Work instructions = Locate each line in the data below that contains the string "kern", matching case exactly, and copy those lines out.

Data excerpts
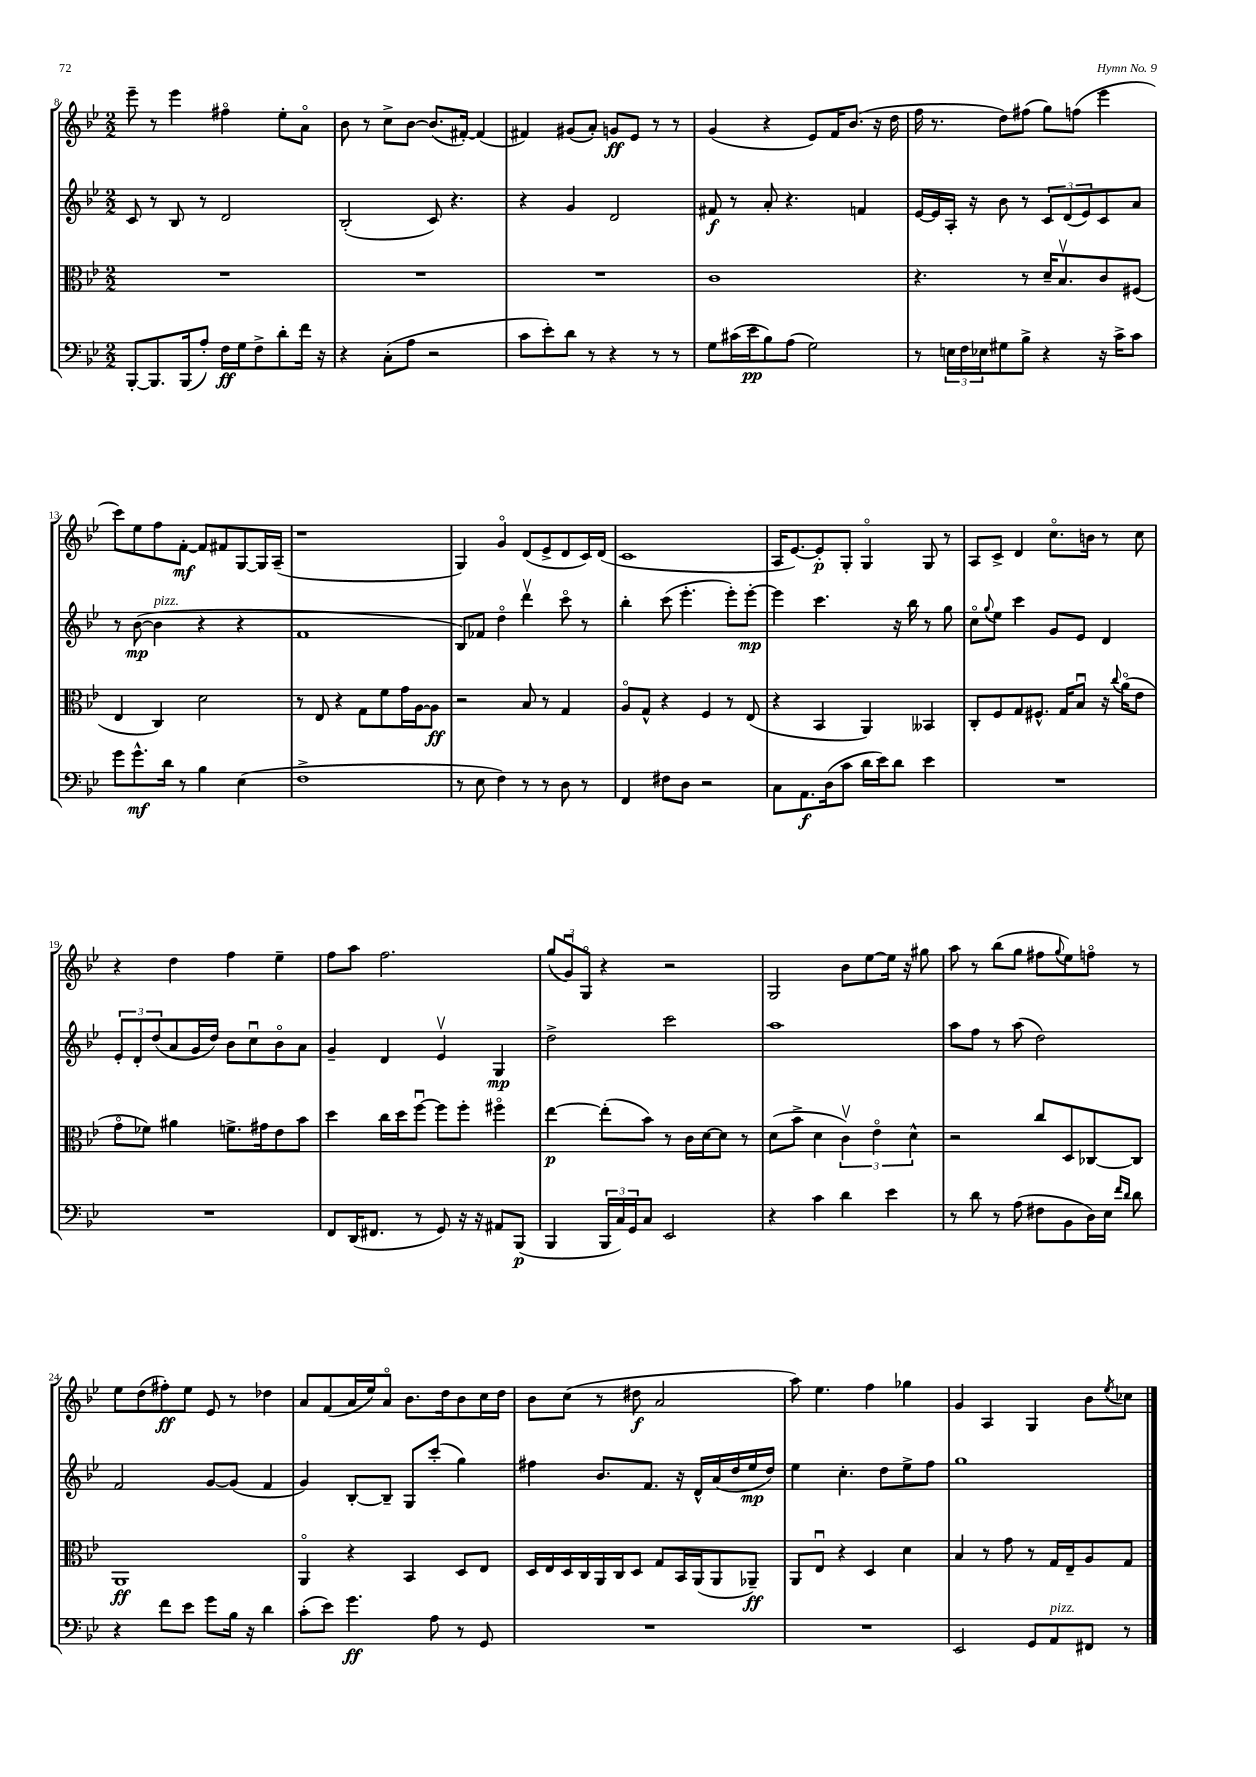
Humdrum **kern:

**kern	**dynam	**kern	**dynam	**kern	**dynam	**kern	**dynam
*part4	*part4	*part3	*part3	*part2	*part2	*part1	*part1
*staff4	*staff4	*staff3	*staff3	*staff2	*staff2	*staff1	*staff1
*clefF4	*	*clefC3	*	*clefG2	*	*clefG2	*
*k[b-e-]	*	*k[b-e-]	*	*k[b-e-]	*	*k[b-e-]	*
*M2/2	*	*M2/2	*	*M2/2	*	*M2/2	*
=8	=8	=8	=8	=8	=8	=8	=8
[8BBB-'/L	.	1r	.	8c/	.	8eee-~\	.
8.BBB-/]	.	.	.	8r	.	8r	.
.	.	.	.	8B-/	.	4eee-\	.
(16BBB-/k	.	.	.	.	.	.	.
8A'/J)	.	.	.	8r	.	.	.
16F\LL	ff	.	.	2d/	.	4ff#X\	.
16G\J	.	.	.	.	.	.	.
8F^\	.	.	.	.	.	.	.
8d'\	.	.	.	.	.	8ee-'\L	.
16f\Jk	.	.	.	.	.	8a\J	.
16r	.	.	.	.	.	.	.
=9	=9	=9	=9	=9	=9	=9	=9
4r	.	1r	.	(2B-'/	.	8b-\	.
.	.	.	.	.	.	8r	.
(8C'\L	.	.	.	.	.	8cc^\L	.
8A\J	.	.	.	.	.	[8b-\J	.
2r	.	.	.	8c/)	.	(8.b-/L]	.
.	.	.	.	4.r	.	.	.
.	.	.	.	.	.	[16f#X'/Jk)	.
.	.	.	.	.	.	(4f#/]	.
=10	=10	=10	=10	=10	=10	=10	=10
8c\L	.	1r	.	4r	.	4f#X/)	.
8e-'\)	.	.	.	.	.	.	.
8d\J	.	.	.	4g/	.	(8g#X/L	.
8r	.	.	.	.	.	8a'/J)	.
4r	.	.	.	2d/	.	8gn/L	ff
.	.	.	.	.	.	8e-/J	.
8r	.	.	.	.	.	8r	.
8r	.	.	.	.	.	8r	.
=11	=11	=11	=11	=11	=11	=11	=11
8G\L	.	1c	.	8f#X/	f	(4g/	.
(16c#X\L	.	.	.	8r	.	.	.
16e-\J	pp	.	.	.	.	.	.
8B-\)	.	.	.	8a'/	.	4r	.
(8A\J	.	.	.	4.r	.	.	.
2G\)	.	.	.	.	.	8e-/L)	.
.	.	.	.	.	.	16f/K	.
.	.	.	.	.	.	(8.b-/J	.
.	.	.	.	4fn/	.	.	.
.	.	.	.	.	.	16r	.
.	.	.	.	.	.	16dd\	.
=12	=12	=12	=12	=12	=12	=12	=12
8r	.	4.r	.	[16e-/LL	.	16ff\	.
.	.	.	.	16e-/]	.	8.r	.
24En\LL	.	.	.	16A'/JJ	.	.	.
24F\	.	.	.	.	.	.	.
.	.	.	.	16r	.	.	.
24E-X\J	.	.	.	.	.	.	.
8G#X\	.	.	.	8b-\	.	8dd\L)	.
8B-^\J	.	8r	.	8r	.	(8ff#X\J	.
4r	.	16d~/KL	.	12c/L	.	8gg\L)	.
.	.	8.B-v/	.	.	.	.	.
.	.	.	.	(12d/	.	.	.
.	.	.	.	.	.	(8ffn\J	.
.	.	.	.	12e-/)	.	.	.
16r	.	8c/	.	8c/	.	4eee-\	.
16c^\KL	.	.	.	.	.	.	.
8c\J	.	(8F#X/J	.	8a/J	.	.	.
!!LO:LB:g=z
=13	=13	=13	=13	=13	=13	=13	=13
8g\L	.	4E-/	.	8r	.	8ccc\L)	.
8.g^^\	mf	.	.	([8b-\	mp	8ee-\	.
!	!	!	!	!LO:TX:a:i:t=pizz.	!	!	!
.	.	4C/)	.	4b-\]	.	8ff\	.
16d\Jk	.	.	.	.	.	.	.
8r	.	.	.	.	.	[8f'\J	mf
4B-\	.	2d\	.	4r	.	8f/L]	.
.	.	.	.	.	.	8f#X/	.
(4E-\	.	.	.	4r	.	[8G/	.
.	.	.	.	.	.	16G/L]	.
.	.	.	.	.	.	(16A~/JJ	.
=14	=14	=14	=14	=14	=14	=14	=14
1F^	.	8r	.	1f	.	1r	.
.	.	8E-/	.	.	.	.	.
.	.	4r	.	.	.	.	.
.	.	8G\L	.	.	.	.	.
.	.	8f\	.	.	.	.	.
.	.	16g\L	.	.	.	.	.
.	.	[16A\J	.	.	.	.	.
.	.	8A\J]	ff	.	.	.	.
=15	=15	=15	=15	=15	=15	=15	=15
8r	.	2r	.	8B-/L)	.	4G/)	.
8E-\	.	.	.	8f-X/J	.	.	.
4F\)	.	.	.	4dd\	.	4g/	.
8r	.	8B-/	.	4dddv\	.	(8d/L	.
8r	.	8r	.	.	.	8e-^/	.
8D\	.	4G/	.	8ccc\	.	8d/	.
8r	.	.	.	8r	.	16c/L)	.
.	.	.	.	.	.	(16d/JJ	.
=16	=16	=16	=16	=16	=16	=16	=16
4FF/	.	8A/L	.	4bb-'\	.	1c	.
.	.	8G^^/J	.	.	.	.	.
8F#X\L	.	4r	.	(8ccc\	.	.	.
8D\J	.	.	.	4.eee-'\	.	.	.
2r	.	4F/	.	.	.	.	.
.	.	8r	.	8eee-'\L)	.	.	.
.	.	(8E-/	.	[8eee-'\J	mp	.	.
=17	=17	=17	=17	=17	=17	=17	=17
8C\L	.	4r	.	4eee-\]	.	16A/KL	.
.	.	.	.	.	.	[8.e-/)	.
8.AA\	f	.	.	.	.	.	.
.	.	4BB-/	.	4.ccc\	.	8e-'/]	p
(16D\k	.	.	.	.	.	.	.
8c\J	.	.	.	.	.	8G'/J	.
16d\LL	.	4AA/)	.	.	.	4G/	.
16e-\J)	.	.	.	.	.	.	.
8d\J	.	.	.	16r	.	.	.
.	.	.	.	16bb-\	.	.	.
4e-\	.	4BB--X/	.	8r	.	8G/	.
.	.	.	.	8gg\	.	8r	.
=18	=18	=18	=18	=18	=18	=18	=18
1r	.	8C'/L	.	8cc\L	.	8A/L	.
.	.	.	.	8qqgg/	.	.	.
.	.	8F/	.	8ee-\J	.	8c^/J	.
.	.	8G/	.	4ccc\	.	4d/	.
.	.	8.F#X^^/J	.	.	.	.	.
.	.	.	.	8g/L	.	8.cc\L	.
.	.	16G/KL	.	.	.	.	.
.	.	8B-u/J	.	8e-/J	.	.	.
.	.	.	.	.	.	16bn\Jk	.
.	.	16r	.	4d/	.	8r	.
.	.	8qqcc/	.	.	.	.	.
.	.	(16a\KL	.	.	.	.	.
.	.	8e-\J	.	.	.	8cc\	.
!!LO:LB:g=z
=19	=19	=19	=19	=19	=19	=19	=19
1r	.	8g\L	.	12e-'/L	.	4r	.
.	.	.	.	12d'/	.	.	.
.	.	8f-X\J)	.	.	.	.	.
.	.	.	.	(12dd/	.	.	.
.	.	4a#X\	.	8a/	.	4dd\	.
.	.	.	.	16g/L	.	.	.
.	.	.	.	16dd/JJ)	.	.	.
.	.	8.fn^\L	.	8b-\L	.	4ff\	.
.	.	.	.	8ccu\	.	.	.
.	.	16g#X\k	.	.	.	.	.
.	.	8e-\	.	8b-\	.	4ee-~\	.
.	.	8b-\J	.	8a\J	.	.	.
=20	=20	=20	=20	=20	=20	=20	=20
8FF/L	.	4dd\	.	4g~/	.	8ff\L	.
(16DD/K	.	.	.	.	.	8aa\J	.
8.FF#X/J	.	.	.	.	.	.	.
.	.	16cc\LL	.	4d/	.	2.ff\	.
.	.	16dd\J	.	.	.	.	.
8r	.	[8ffu\J	.	.	.	.	.
8GG/)	.	8ff\L]	.	4e-v/	.	.	.
16r	.	8ff'\J	.	.	.	.	.
16r	.	.	.	.	.	.	.
8AA#X/L	.	4ff#X\	.	4G/	mp	.	.
(8BBB-/J	p	.	.	.	.	.	.
=21	=21	=21	=21	=21	=21	=21	=21
4BBB-/	.	[4ee-\	p	2dd^\	.	(12gg/L	.
.	.	.	.	.	.	12gu/)	.
.	.	.	.	.	.	12G/J	.
24BBB-/LL	.	(8ee-'\L]	.	.	.	4r	.
24C/)	.	.	.	.	.	.	.
24GG/J	.	.	.	.	.	.	.
8C/J	.	8b-\J)	.	.	.	.	.
2EE-/	.	8r	.	2ccc\	.	2r	.
.	.	16c\LL	.	.	.	.	.
.	.	[16d\J	.	.	.	.	.
.	.	8d\J]	.	.	.	.	.
.	.	8r	.	.	.	.	.
=22	=22	=22	=22	=22	=22	=22	=22
4r	.	(8d\L	.	1aa	.	2G/	.
.	.	8b-^\J	.	.	.	.	.
4c\	.	4d\	.	.	.	.	.
4d\	.	6cv\)	.	.	.	8b-\L	.
.	.	.	.	.	.	[8ee-\	.
.	.	6e-\	.	.	.	.	.
4e-\	.	.	.	.	.	16ee-\Jk]	.
.	.	.	.	.	.	16r	.
.	.	6d^^\	.	.	.	.	.
.	.	.	.	.	.	8gg#X\	.
=23	=23	=23	=23	=23	=23	=23	=23
8r	.	2r	.	8aa\L	.	8aa\	.
8d\	.	.	.	8ff\J	.	8r	.
8r	.	.	.	8r	.	(8bb-\L	.
(8A\	.	.	.	(8aa\	.	8gg\J	.
8F#X\L	.	8cc/L	.	2dd\)	.	8ff#X\L	.
.	.	.	.	.	.	8qqgg/	.
8BB-\	.	8D/	.	.	.	8ee-\)	.
16D\L)	.	[8C-X/	.	.	.	8ffn\J	.
16E-\JJ	.	.	.	.	.	.	.
16qqf/LL	.	.	.	.	.	.	.
16qqd/JJ	.	.	.	.	.	.	.
8d\	.	8C-/J]	.	.	.	8r	.
!!LO:LB:g=z
=24	=24	=24	=24	=24	=24	=24	=24
4r	.	1AA	ff	2f/	.	8ee-\L	.
.	.	.	.	.	.	(8dd\	.
8f\L	.	.	.	.	.	8ff#X'\)	ff
8e-\J	.	.	.	.	.	8ee-\J	.
8g\L	.	.	.	[8g/L	.	8e-/	.
16B-\Jk	.	.	.	(8g/J]	.	8r	.
16r	.	.	.	.	.	.	.
4d\	.	.	.	4f/	.	4dd-X\	.
=25	=25	=25	=25	=25	=25	=25	=25
(8c'\L	.	4AA/	.	4g/)	.	8a/L	.
8e-\J)	.	.	.	.	.	(8f/	.
4.g\	ff	4r	.	[8B-'/L	.	16a/L	.
.	.	.	.	.	.	16ee-/J)	.
.	.	.	.	8B-~/J]	.	8a/J	.
.	.	4BB-/	.	8G/L	.	8.b-\L	.
8A\	.	.	.	(8ccc'/J	.	.	.
.	.	.	.	.	.	16dd\k	.
8r	.	8D/L	.	4gg\)	.	8b-\	.
8GG/	.	8E-/J	.	.	.	16cc\L	.
.	.	.	.	.	.	16dd\JJ	.
=26	=26	=26	=26	=26	=26	=26	=26
1r	.	16D/LL	.	4ff#X\	.	8b-\L	.
.	.	16E-/	.	.	.	.	.
.	.	16D/	.	.	.	(8cc\J	.
.	.	16C/	.	.	.	.	.
.	.	16AA/	.	8.b-/L	.	8r	.
.	.	16C/J	.	.	.	.	.
.	.	8D/J	.	.	.	8dd#X\	f
.	.	.	.	8.f/J	.	.	.
.	.	8G/L	.	.	.	2a/	.
.	.	16BB-/L	.	16r	.	.	.
.	.	(16AA/J	.	16d^^/LL	.	.	.
.	.	8AA/	.	(16a/	.	.	.
.	.	.	.	16dd/	.	.	.
.	.	8AA-X~/J)	ff	16ee-/	mp	.	.
.	.	.	.	16dd/JJ)	.	.	.
=27	=27	=27	=27	=27	=27	=27	=27
1r	.	8AA/L	.	4ee-\	.	8aa\)	.
.	.	8E-u/J	.	.	.	4.ee-\	.
.	.	4r	.	4.cc'\	.	.	.
.	.	4D/	.	.	.	4ff\	.
.	.	.	.	8dd\L	.	.	.
.	.	4d\	.	8ee-^\	.	4gg-X\	.
.	.	.	.	8ff\J	.	.	.
=28	=28	=28	=28	=28	=28	=28	=28
2EE-/	.	4B-/	.	1gg	.	4g/	.
.	.	8r	.	.	.	4A/	.
.	.	8g\	.	.	.	.	.
8GG/L	.	8r	.	.	.	4G/	.
!LO:TX:a:i:t=pizz.	!	!	!	!	!	!	!
8AA/	.	16G/LL	.	.	.	.	.
.	.	16E-~/J	.	.	.	.	.
8FF#X/J	.	8A/	.	.	.	8b-\L	.
.	.	.	.	.	.	8qee-/	.
8r	.	8G/J	.	.	.	8cc-X\J	.
==	==	==	==	==	==	==	==
*-	*-	*-	*-	*-	*-	*-	*-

Solution to this exercise =
Humdrum **kern:
**kern	**dynam	**kern	**dynam	**kern	**dynam	**kern	**dynam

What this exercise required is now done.